## DATA FOR PROCESSING

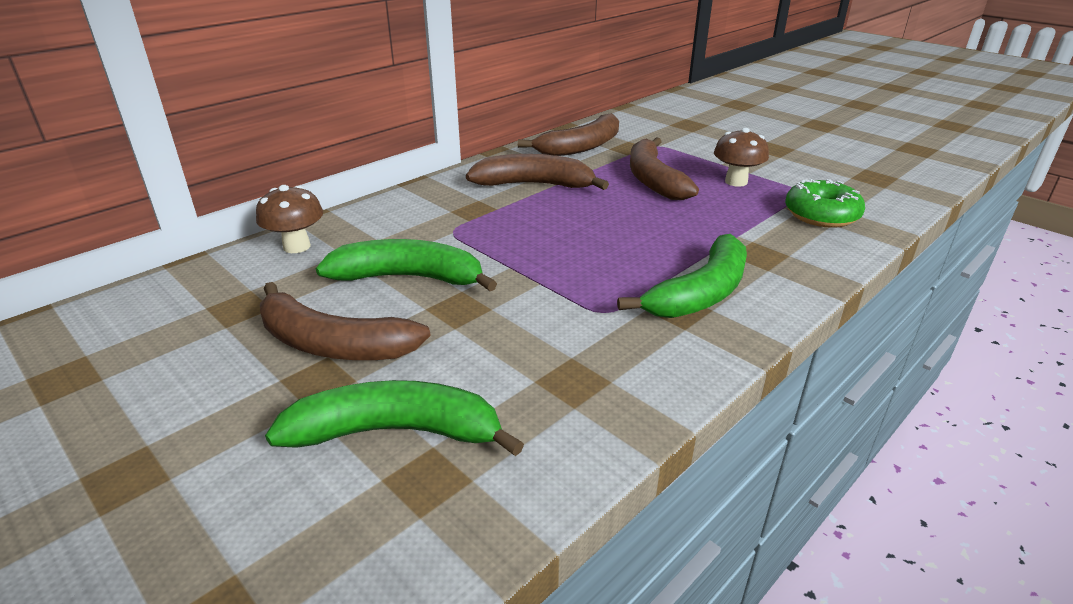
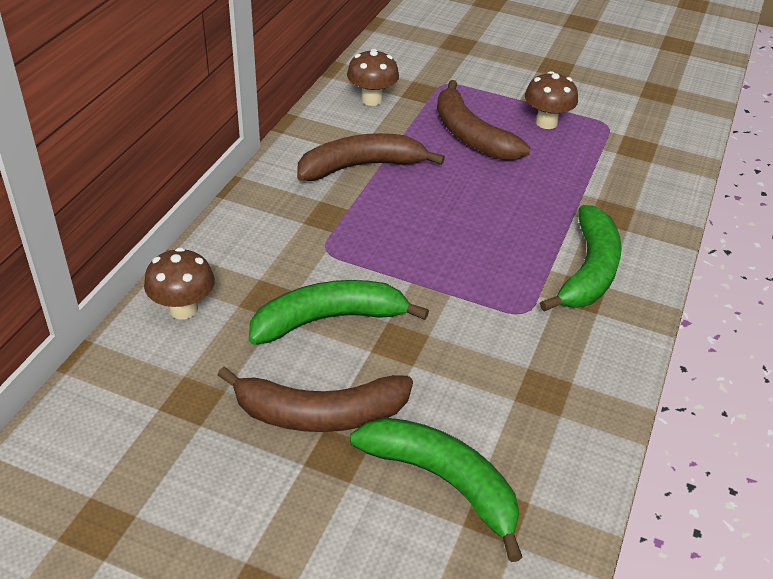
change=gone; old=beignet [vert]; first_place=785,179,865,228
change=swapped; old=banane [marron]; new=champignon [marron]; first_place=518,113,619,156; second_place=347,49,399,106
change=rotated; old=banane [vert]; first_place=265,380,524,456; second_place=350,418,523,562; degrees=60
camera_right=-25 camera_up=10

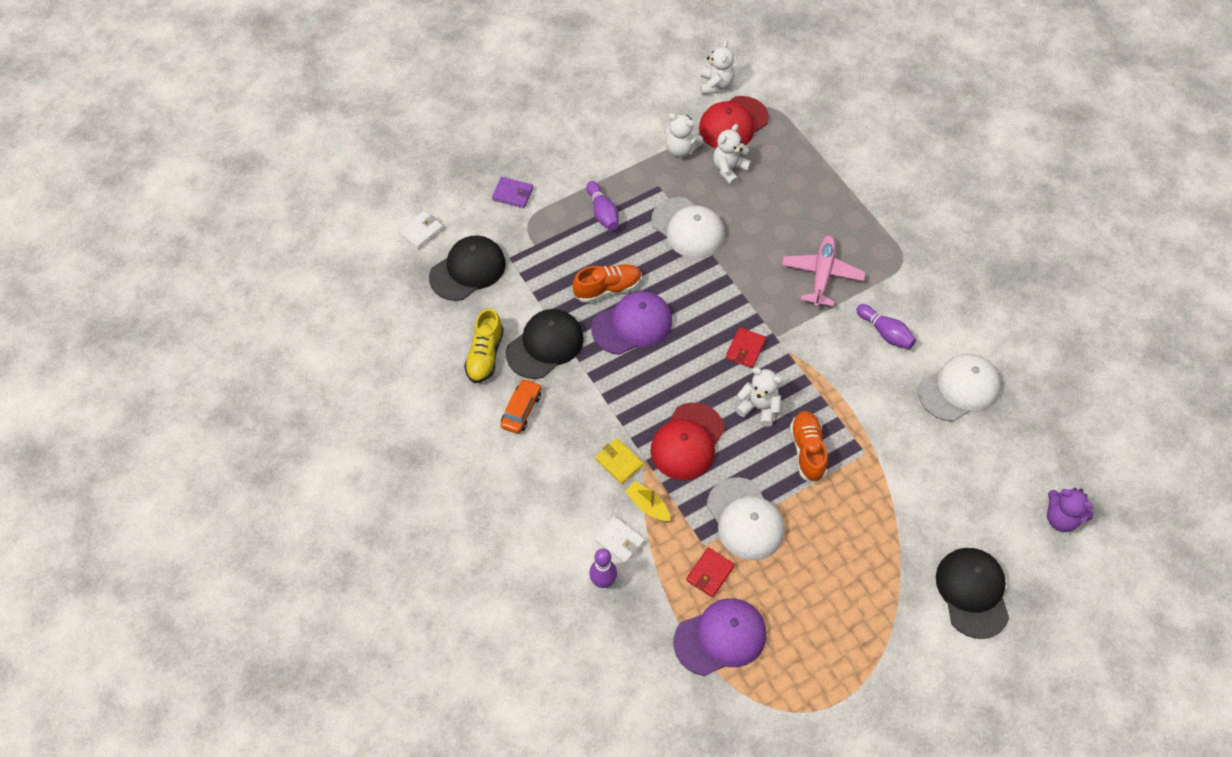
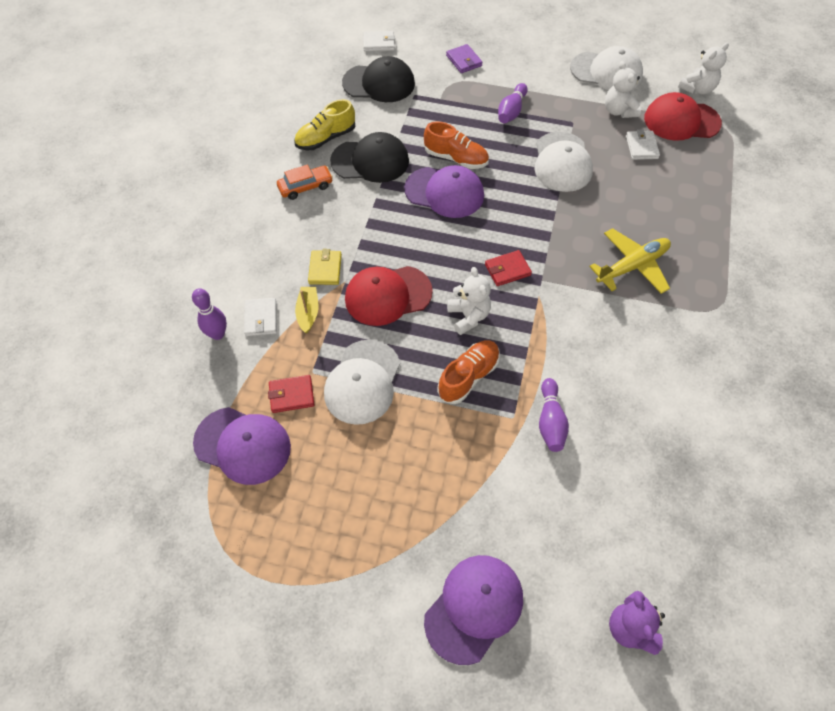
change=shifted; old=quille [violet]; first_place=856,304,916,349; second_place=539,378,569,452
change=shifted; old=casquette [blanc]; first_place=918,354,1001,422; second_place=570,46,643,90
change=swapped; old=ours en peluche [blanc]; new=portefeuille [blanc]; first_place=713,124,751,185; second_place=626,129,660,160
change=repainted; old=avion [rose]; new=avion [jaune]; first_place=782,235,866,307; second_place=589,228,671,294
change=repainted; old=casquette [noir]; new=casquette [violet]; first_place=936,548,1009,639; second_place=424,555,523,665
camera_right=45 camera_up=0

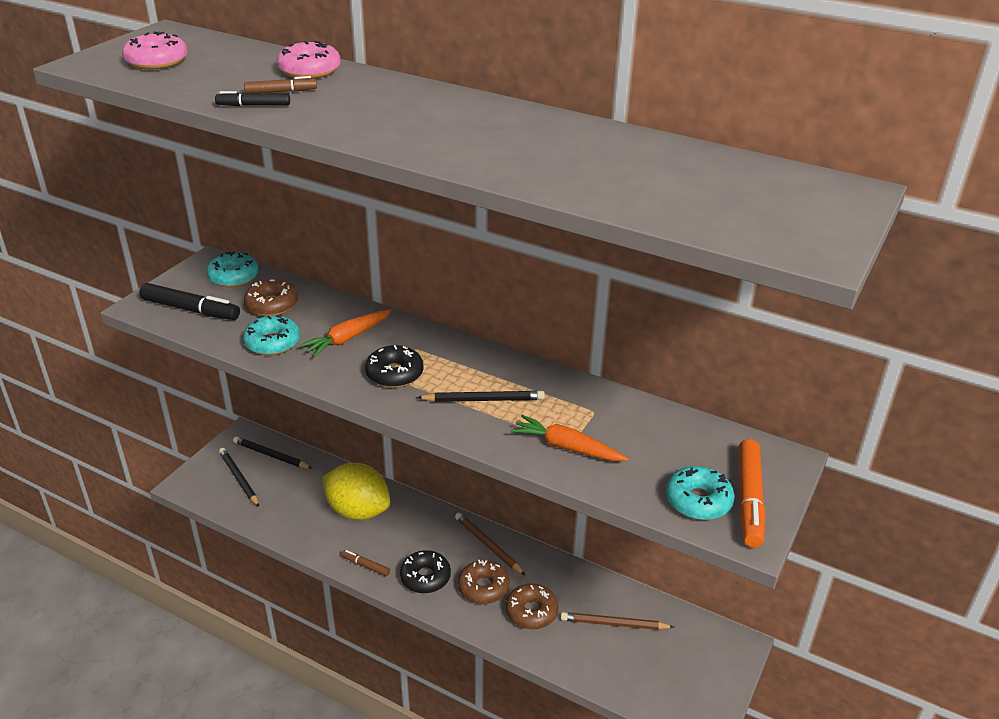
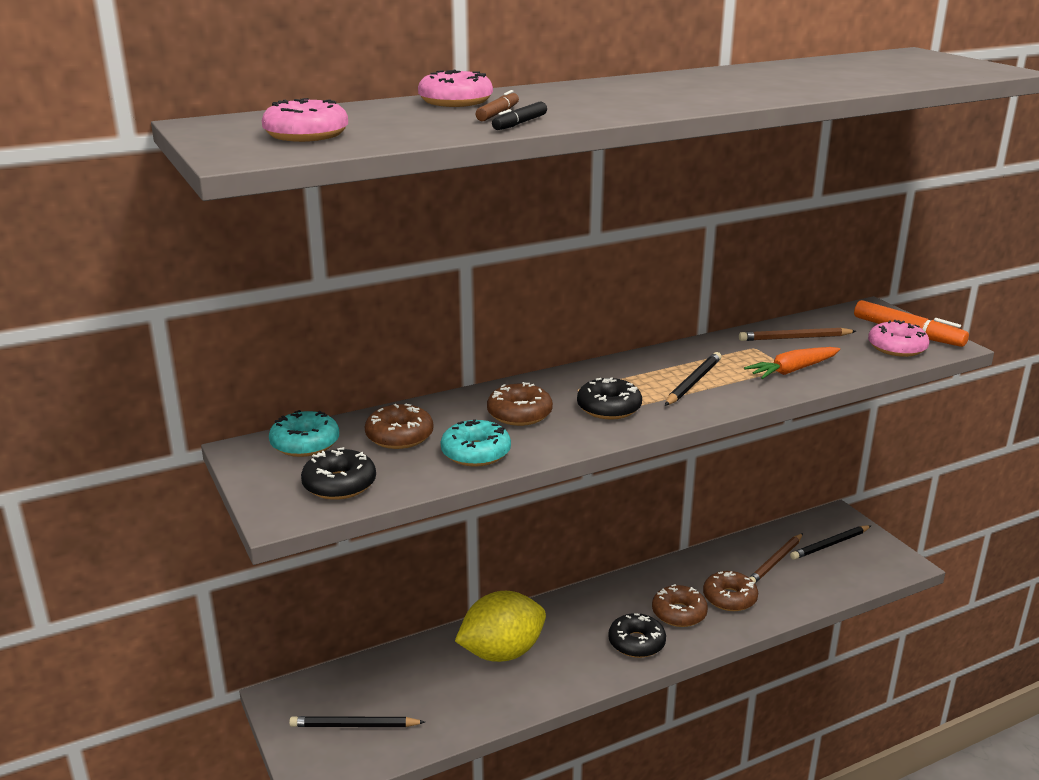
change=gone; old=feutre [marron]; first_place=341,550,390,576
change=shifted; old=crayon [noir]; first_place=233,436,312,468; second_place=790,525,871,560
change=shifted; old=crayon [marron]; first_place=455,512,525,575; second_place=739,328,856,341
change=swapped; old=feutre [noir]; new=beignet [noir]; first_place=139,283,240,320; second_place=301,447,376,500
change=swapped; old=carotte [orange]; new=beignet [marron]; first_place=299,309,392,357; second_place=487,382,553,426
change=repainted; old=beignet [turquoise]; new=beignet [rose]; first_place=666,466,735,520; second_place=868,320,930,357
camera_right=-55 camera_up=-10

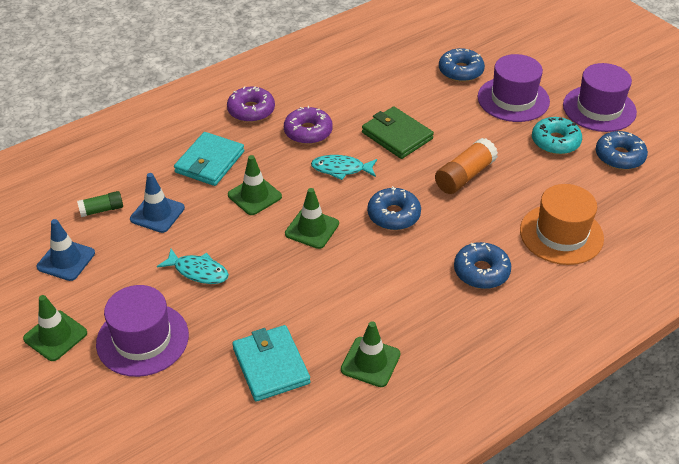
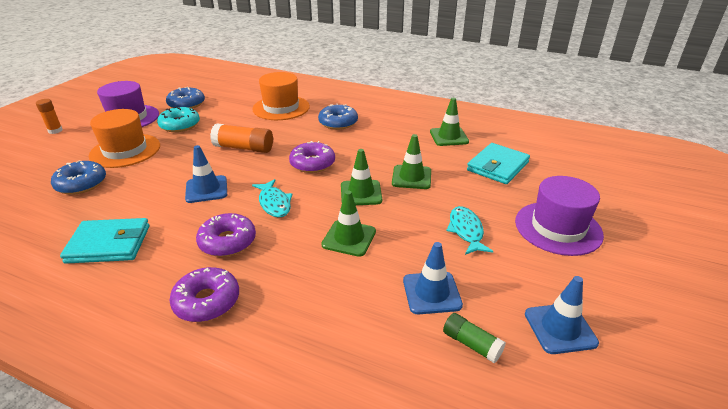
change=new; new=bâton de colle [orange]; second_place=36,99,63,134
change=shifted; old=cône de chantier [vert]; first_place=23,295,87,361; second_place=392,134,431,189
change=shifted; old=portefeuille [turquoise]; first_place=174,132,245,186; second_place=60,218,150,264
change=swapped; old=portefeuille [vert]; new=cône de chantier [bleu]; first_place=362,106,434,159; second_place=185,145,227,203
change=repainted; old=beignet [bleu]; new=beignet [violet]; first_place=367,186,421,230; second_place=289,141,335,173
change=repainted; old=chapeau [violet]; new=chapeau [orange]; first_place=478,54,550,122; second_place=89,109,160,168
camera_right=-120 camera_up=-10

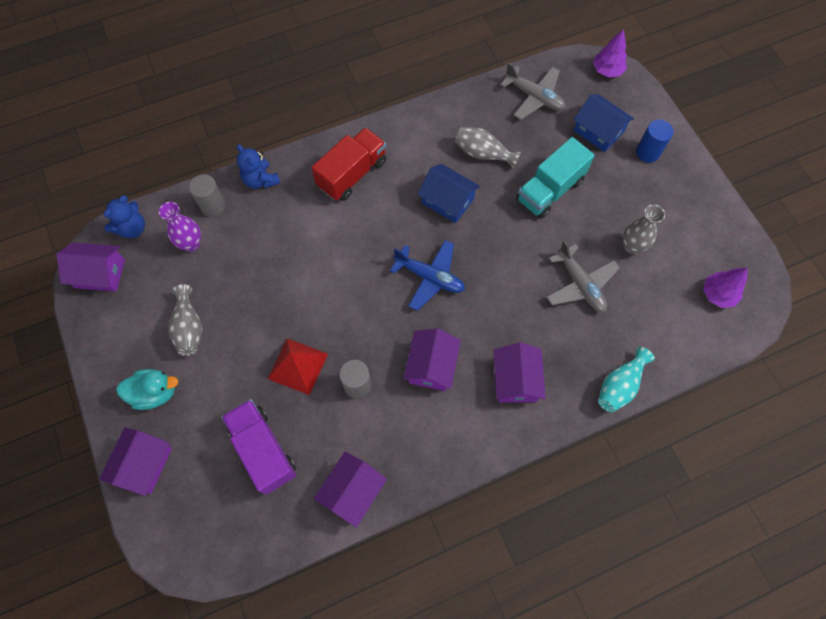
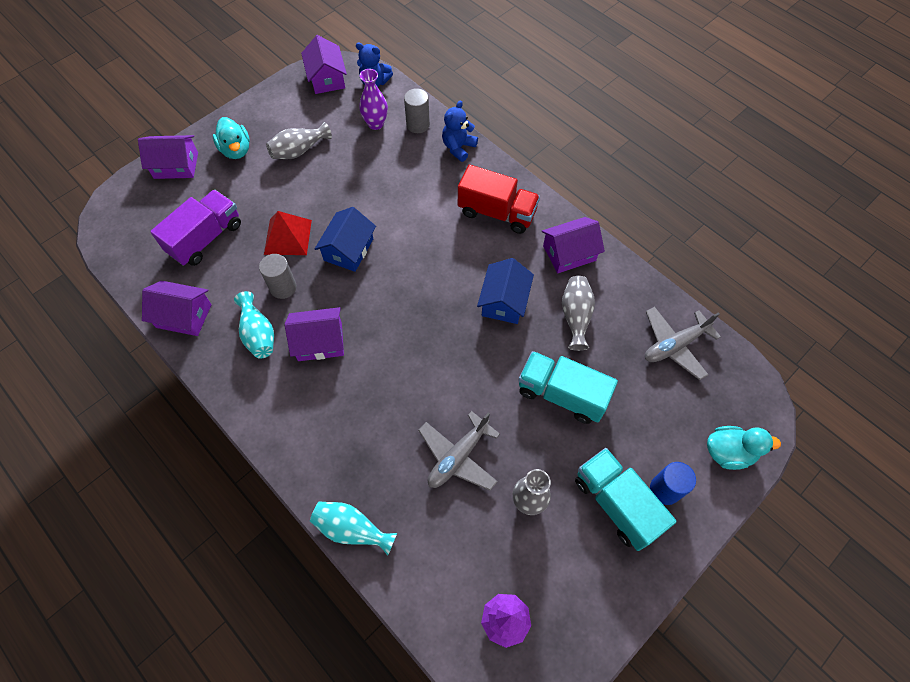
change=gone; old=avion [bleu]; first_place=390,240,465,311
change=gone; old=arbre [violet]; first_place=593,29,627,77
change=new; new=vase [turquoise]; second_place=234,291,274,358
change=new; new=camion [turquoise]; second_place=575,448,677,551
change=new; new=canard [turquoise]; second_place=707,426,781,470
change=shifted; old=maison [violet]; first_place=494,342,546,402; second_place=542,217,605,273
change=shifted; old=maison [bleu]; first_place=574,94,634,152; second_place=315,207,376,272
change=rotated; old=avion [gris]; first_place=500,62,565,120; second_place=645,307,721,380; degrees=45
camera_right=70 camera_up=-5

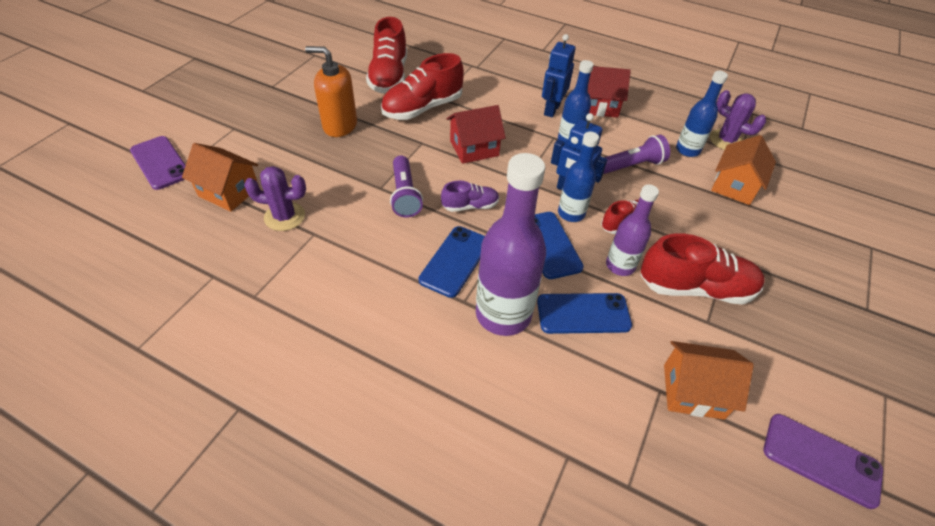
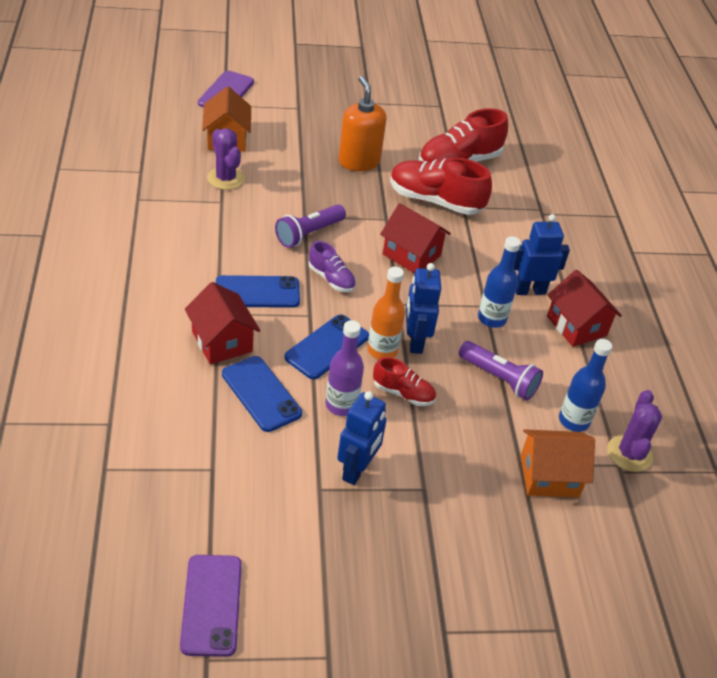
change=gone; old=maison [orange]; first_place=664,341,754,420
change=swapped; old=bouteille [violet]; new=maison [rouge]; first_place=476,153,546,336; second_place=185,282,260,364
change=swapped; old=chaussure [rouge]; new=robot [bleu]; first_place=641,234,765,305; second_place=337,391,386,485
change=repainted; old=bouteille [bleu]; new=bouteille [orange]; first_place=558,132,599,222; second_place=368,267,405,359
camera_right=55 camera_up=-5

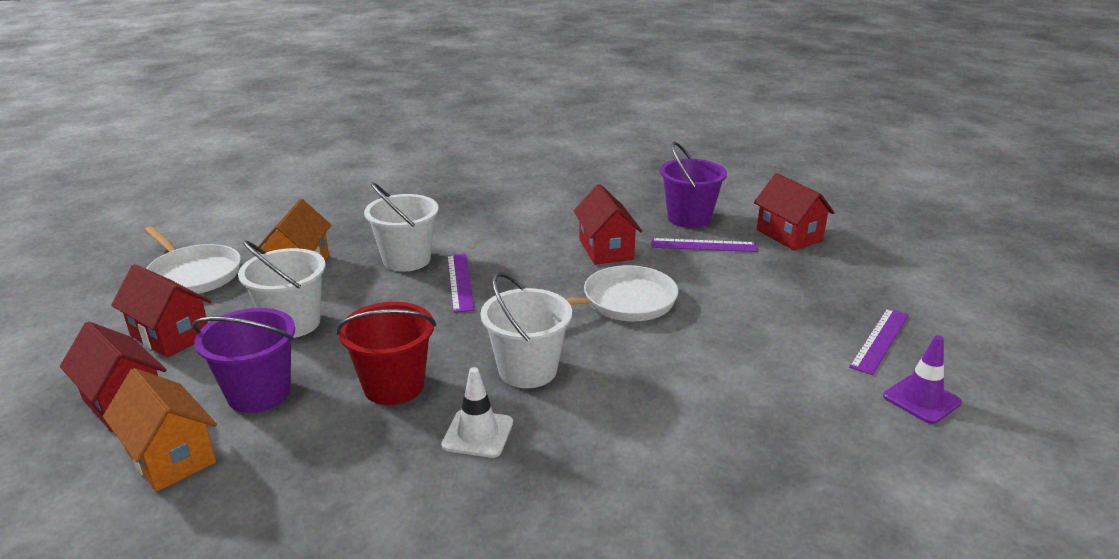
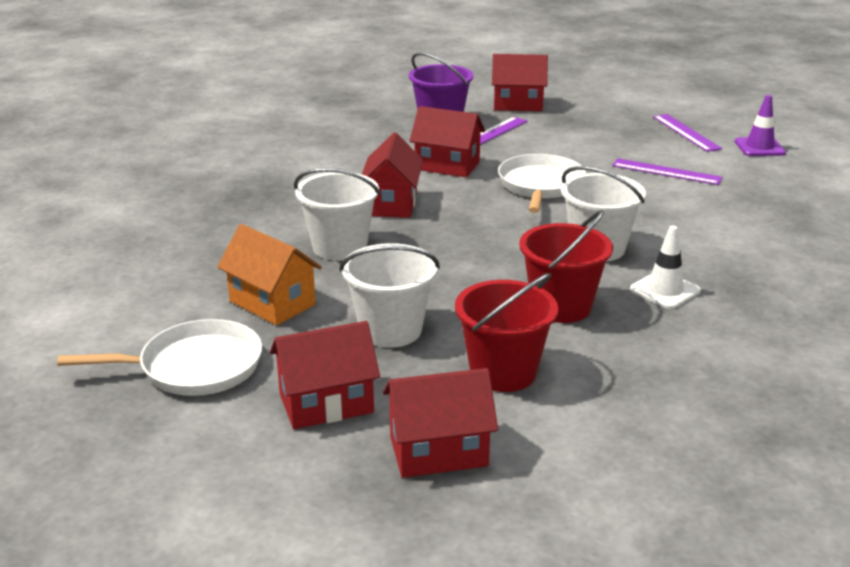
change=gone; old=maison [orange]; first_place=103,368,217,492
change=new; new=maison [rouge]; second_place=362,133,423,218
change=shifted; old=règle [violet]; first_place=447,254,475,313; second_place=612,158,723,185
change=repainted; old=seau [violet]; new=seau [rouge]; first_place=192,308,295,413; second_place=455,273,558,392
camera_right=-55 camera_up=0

## YOUR INSTRUCTIONS
Repeat verbatim the lines between the start of the data and the line containing "change=shifted; old=casquette [blanc];", both ends included, omitting all pictures.

## EXERCISE SOLUTION
change=gone; old=beignet [vert]; first_place=785,179,865,228
change=swapped; old=banane [marron]; new=champignon [marron]; first_place=518,113,619,156; second_place=347,49,399,106
change=rotated; old=banane [vert]; first_place=265,380,524,456; second_place=350,418,523,562; degrees=60
camera_right=-25 camera_up=10

change=shifted; old=quille [violet]; first_place=856,304,916,349; second_place=539,378,569,452
change=shifted; old=casquette [blanc]; first_place=918,354,1001,422; second_place=570,46,643,90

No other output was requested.